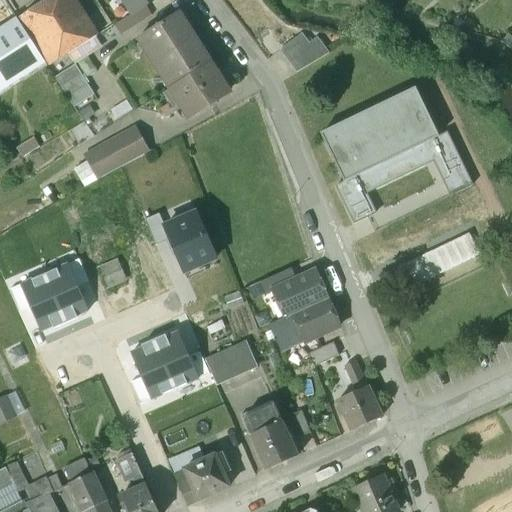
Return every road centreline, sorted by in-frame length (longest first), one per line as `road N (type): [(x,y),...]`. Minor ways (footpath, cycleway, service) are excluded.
road 1 (residential): [(204,0),(286,105),(401,431)]
road 2 (residential): [(225,511),(401,431)]
road 3 (residential): [(175,511),(98,339)]
road 4 (residential): [(401,431),(511,379)]
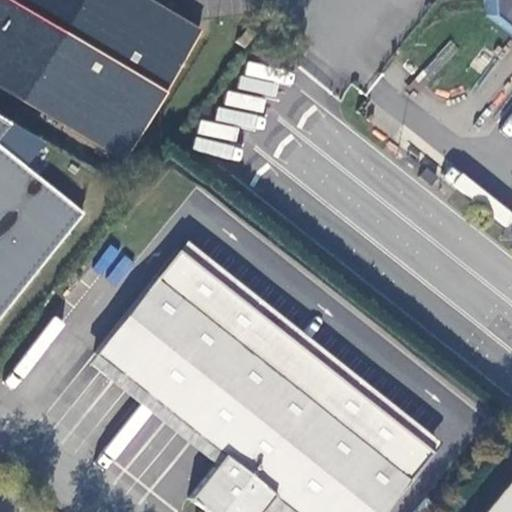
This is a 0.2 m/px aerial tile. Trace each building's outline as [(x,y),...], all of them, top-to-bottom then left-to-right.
[(0,0),(0,87),(122,159),(198,29),(147,0),(0,0)] [(511,0),(483,0),(484,18),(511,40),(511,0)] [(276,37),(263,27),(256,36),(269,46),(276,37)] [(240,47),(251,34),(244,28),(237,37),(236,36),(232,41),(240,47)] [(0,307),(75,211),(0,150),(0,307)] [(377,511),(405,480),(143,275),(85,351),(216,455),(185,496),(206,511),(253,511),(269,493),(293,511),(377,511)] [(511,511),(511,459),(470,511),(511,511)]
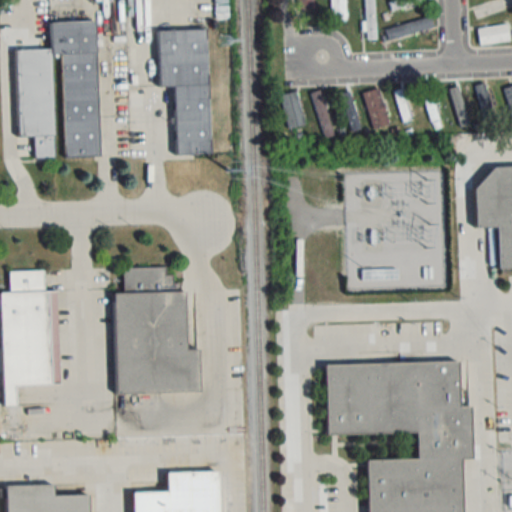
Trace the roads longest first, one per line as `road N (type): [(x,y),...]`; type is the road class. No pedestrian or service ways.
road 1 (residential): [(0,465),(229,460)]
road 2 (residential): [(0,218),(167,216),(197,235)]
road 3 (residential): [(511,64),(338,68),(317,56)]
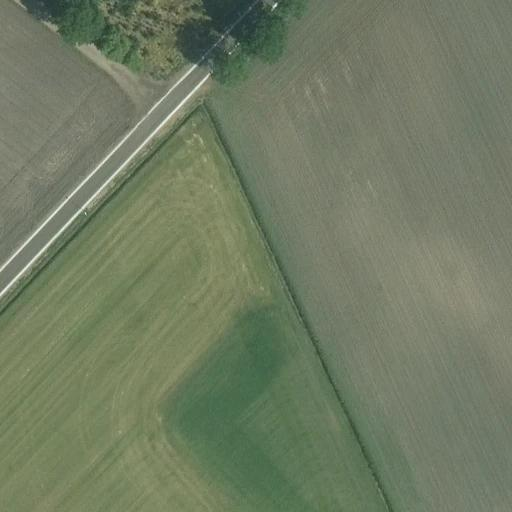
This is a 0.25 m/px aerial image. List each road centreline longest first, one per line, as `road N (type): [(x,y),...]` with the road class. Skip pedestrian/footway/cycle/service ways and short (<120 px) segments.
road 1 (unclassified): [(0,280),(166,105)]
road 2 (unclassified): [(166,105),(31,0)]
road 3 (unclassified): [(166,105),(267,0)]
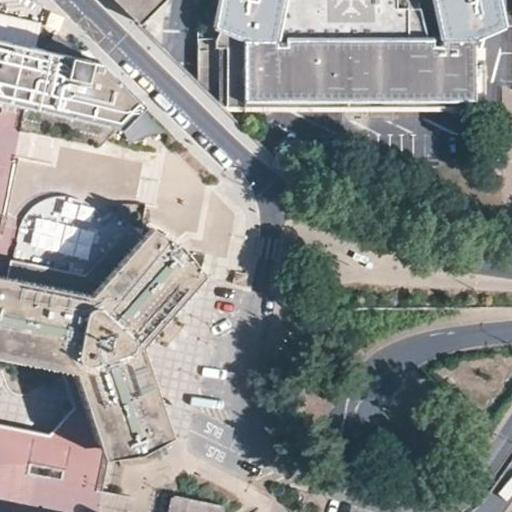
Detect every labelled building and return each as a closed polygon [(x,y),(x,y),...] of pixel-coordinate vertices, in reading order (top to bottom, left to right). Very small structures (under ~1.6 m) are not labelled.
[(115,0),(139,22),(160,0),(115,0)] [(484,107),(486,41),(511,18),(511,10),(509,0),(219,0),(213,27),(234,51),(234,110),(484,107)] [(15,40),(37,42),(39,24),(17,22),(15,40)] [(140,105),(138,101),(130,94),(98,63),(81,59),(0,39),(0,100),(23,106),(118,127),(140,105)] [(198,270),(144,226),(89,289),(0,273),(0,352),(66,365),(91,436),(96,448),(108,450),(116,452),(150,440),(157,405),(134,343),(198,270)] [(167,433),(157,405),(150,440),(167,433)] [(174,501),(171,511),(224,511),(225,511),(174,501)]
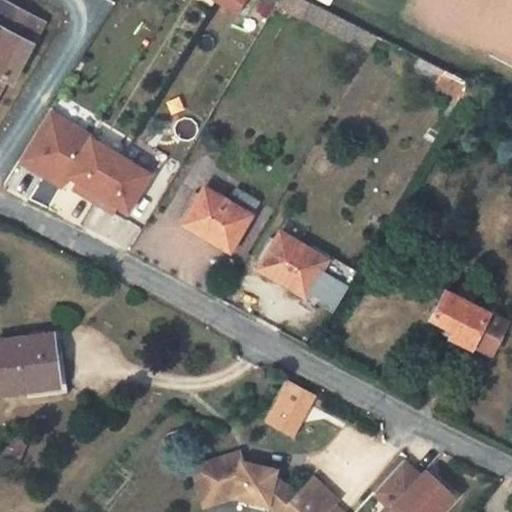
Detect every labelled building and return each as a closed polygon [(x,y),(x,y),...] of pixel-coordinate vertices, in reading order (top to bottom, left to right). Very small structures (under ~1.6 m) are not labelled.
[(43,22),(1,0),(0,0),(0,88),(5,79),(10,81),(43,22)] [(218,0),(241,13),(248,0),(218,0)] [(310,3),(303,0),(277,0),(275,4),(301,18),(310,3)] [(370,51),(378,37),(356,26),(336,16),(310,3),(301,18),(370,51)] [(378,37),(370,51),(376,54),(384,40),(378,37)] [(393,52),(396,46),(390,43),(387,48),(393,52)] [(435,85),(443,70),(417,57),(410,71),(435,85)] [(468,86),(469,84),(443,70),(435,85),(453,95),(461,99),(468,86)] [(478,91),(468,86),(461,99),(471,104),(478,91)] [(450,116),(461,99),(453,95),(443,112),(450,116)] [(52,111),(21,163),(64,188),(70,177),(94,138),(95,137),(52,111)] [(510,125),(498,118),(490,133),(502,140),(510,125)] [(151,173),(94,138),(70,177),(81,183),(87,186),(82,193),(110,209),(114,202),(120,205),(129,211),(151,173)] [(87,186),(81,183),(76,190),(82,193),(87,186)] [(259,203),(237,189),(230,201),(206,187),(201,196),(197,201),(184,224),(230,251),(259,203)] [(191,197),(197,201),(201,196),(194,191),(191,197)] [(120,205),(114,202),(110,209),(116,212),(120,205)] [(280,231),(276,239),(272,246),(259,269),(303,295),(305,296),(309,291),(327,260),(280,231)] [(266,243),(272,246),(276,239),(270,236),(266,243)] [(329,257),(327,260),(309,291),(337,308),(358,274),(329,257)] [(460,285),(454,296),(488,312),(494,302),(460,285)] [(337,308),(309,291),(305,296),(316,303),(334,313),(337,308)] [(488,312),(454,296),(445,291),(430,320),(453,332),(449,339),(471,350),(473,345),(491,353),(511,311),(494,302),(488,312)] [(305,296),(303,295),(298,303),(311,311),(316,303),(305,296)] [(0,340),(0,384),(1,394),(28,390),(29,397),(66,392),(61,356),(55,356),(51,333),(0,340)] [(314,397),(289,384),(268,424),(293,437),(314,397)] [(29,437),(14,431),(6,453),(21,459),(29,437)] [(205,505),(235,496),(269,504),(278,511),(326,511),(338,500),(314,477),(297,495),(276,476),(277,470),(258,466),(257,469),(250,467),(251,464),(244,462),(241,452),(194,466),(205,505)] [(420,479),(401,463),(372,495),(386,508),(390,511),(440,511),(452,500),(438,488),(434,492),(420,479)] [(424,474),(420,479),(434,492),(438,488),(424,474)] [(326,511),(351,511),(338,500),(326,511)]
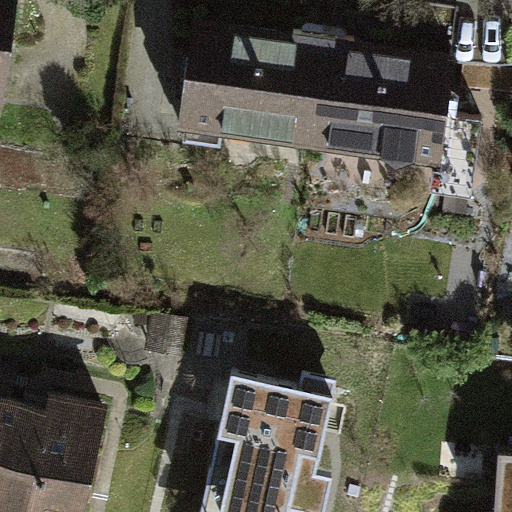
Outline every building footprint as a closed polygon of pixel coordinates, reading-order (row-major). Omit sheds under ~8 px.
[(0,0),(0,81),(10,0),(0,0)] [(293,30),(197,17),(184,116),(310,134),(325,28),(294,23),(293,30)] [(352,31),(325,28),(310,134),(438,151),(436,169),(472,174),(481,113),(444,108),(451,53),(351,39),(352,31)] [(185,316),(154,312),(150,335),(182,339),(185,316)] [(334,391),(233,368),(201,511),(286,511),(289,503),(324,510),(333,473),(317,469),(334,391)] [(46,406),(0,396),(0,511),(76,511),(100,402),(49,392),(46,406)] [(511,511),(511,450),(502,450),(498,511),(511,511)]
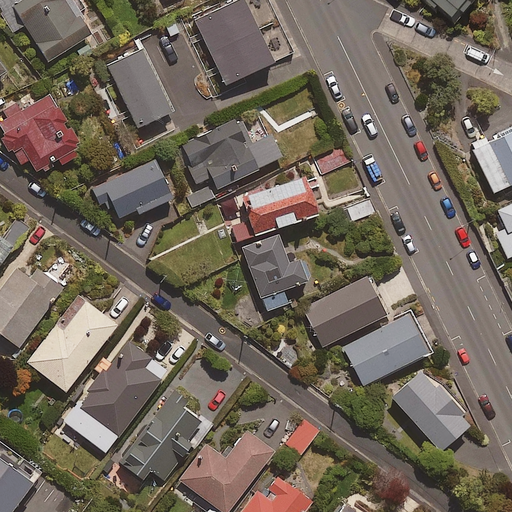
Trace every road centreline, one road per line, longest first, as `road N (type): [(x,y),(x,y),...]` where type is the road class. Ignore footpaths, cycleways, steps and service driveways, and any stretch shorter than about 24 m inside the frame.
road 1 (residential): [(0,169),(459,511)]
road 2 (tertiary): [(331,21),(511,394)]
road 3 (residential): [(331,21),(381,18),(511,78)]
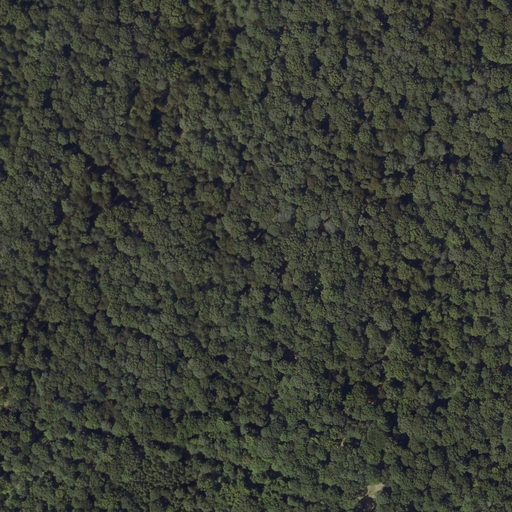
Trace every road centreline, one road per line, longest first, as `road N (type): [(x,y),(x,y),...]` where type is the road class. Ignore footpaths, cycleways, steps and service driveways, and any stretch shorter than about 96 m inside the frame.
road 1 (track): [(511,12),(367,501)]
road 2 (track): [(415,511),(0,404)]
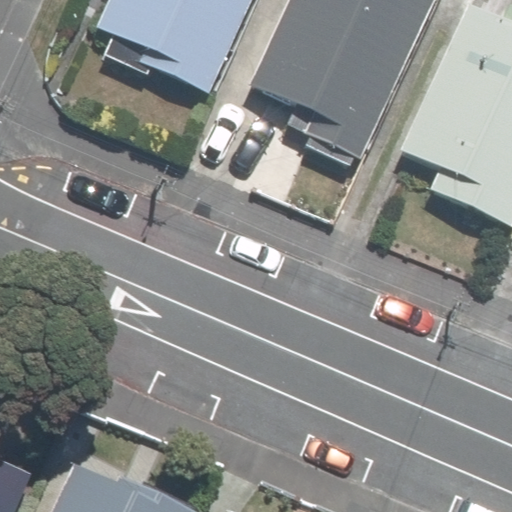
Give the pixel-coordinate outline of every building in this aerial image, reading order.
[(138,74),(199,102),(246,0),(91,0),(77,31),(144,62),(138,74)] [(281,0),(238,90),(297,118),(286,139),(349,169),(430,0),(281,0)] [(511,0),(507,0),(494,30),(452,11),(382,160),(424,179),(414,200),(501,240),(511,216),(511,0)] [(0,511),(5,511),(30,455),(0,442),(0,511)] [(183,511),(65,461),(43,511),(183,511)]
|---|
▶ **What is asked**: Please pick out each line of the items above that contains the string "every", and copy those lines. Match case exactly.

▶ **Exercise output**:
Return every road centreline, sorted by in-frame length (longest first), one per line as `road N (type): [(x,y),...]`. Minor ways (footpath, cycleway, service) are excluded.
Detect every labelled building and return each as a closed polygon [(x,y),(x,y),...] of pixel-coordinate vertices, in reading order (top to bottom, left to right). Very small structures (under ~1.6 m) are not labelled.
Detect every labelled building and return each as a closed polygon [(x,y),(x,y),...] of pixel-coordinate vertices, in reading order (top to bottom, left to right). Very small structures (under ~1.6 m) are not labelled.
Outline every building footprint as a closed polygon of pixel coordinates, reading-order (row-major). Omit sheds under ~8 px.
Trace every road centreline, one road per line, longest first, as `road N (type): [(x,y),(x,y),...]` where type is the road class. Ignore footpaths, cycleways, steps and service driveways, and any stretch shorter than about 24 m inside the frame.
Trace every road centreline, one road per line, longest first, as `road N (type): [(x,y),(x,y),...]` where type is the road class. Ignore footpaths, cycleways, steps and service driveways, and any stretch shorter than about 96 m inside the frame.
Give the pixel-coordinate outline of every building in this aerial image, reading order.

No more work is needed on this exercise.